═════ Record set

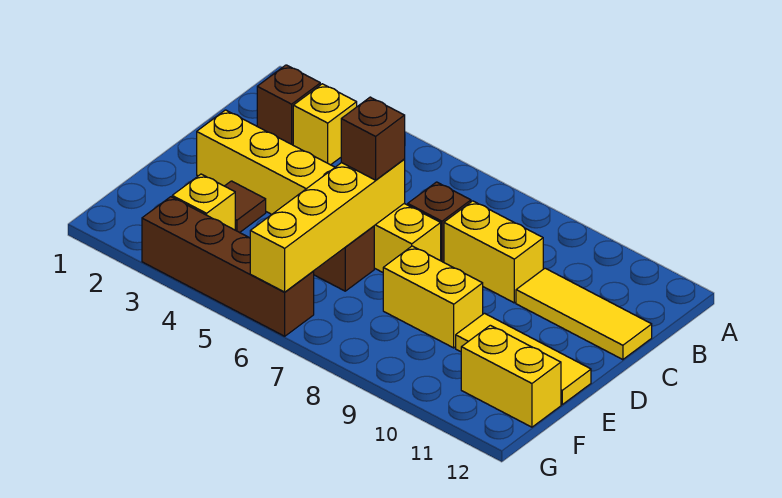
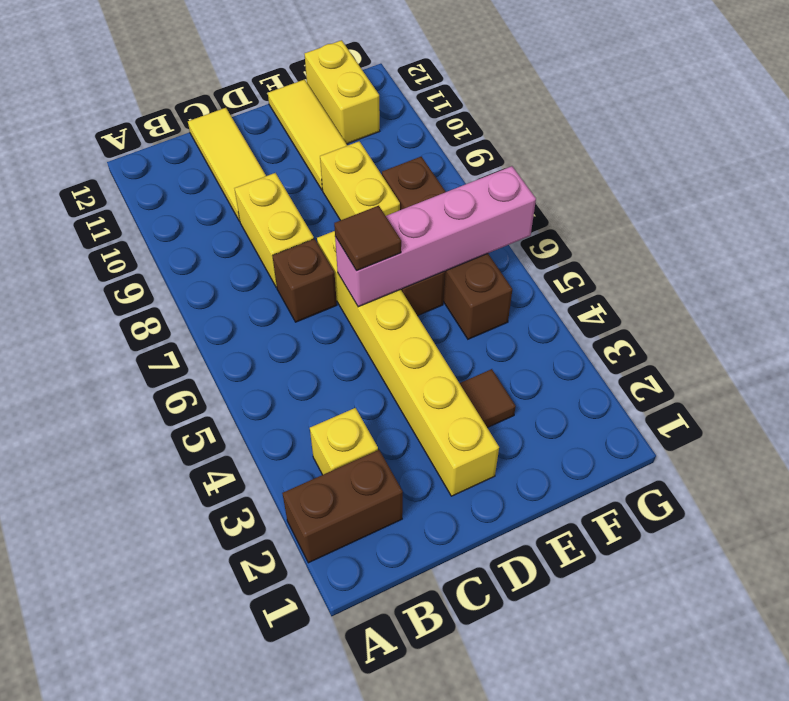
brown 1x1 brick [257,65,320,145] -> brown 1x2 brick [282,450,403,563]
yellow 1x4 brick [250,160,405,292] -> pink 1x4 brick [335,166,536,307]
brown 1x1 brick [341,97,405,180] -> brown 1x1 tile [334,206,401,271]
yellow 1x1 brick [172,174,235,230] -> none
brown 1x4 brick [142,197,314,336] -> brown 1x4 brick moved to [382,157,512,339]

══════════

Task ->
Drop the images and transcribe the entries above exactly.

Response to the task ->
brown 1x1 brick [257,65,320,145] -> brown 1x2 brick [282,450,403,563]
yellow 1x4 brick [250,160,405,292] -> pink 1x4 brick [335,166,536,307]
brown 1x1 brick [341,97,405,180] -> brown 1x1 tile [334,206,401,271]
yellow 1x1 brick [172,174,235,230] -> none
brown 1x4 brick [142,197,314,336] -> brown 1x4 brick moved to [382,157,512,339]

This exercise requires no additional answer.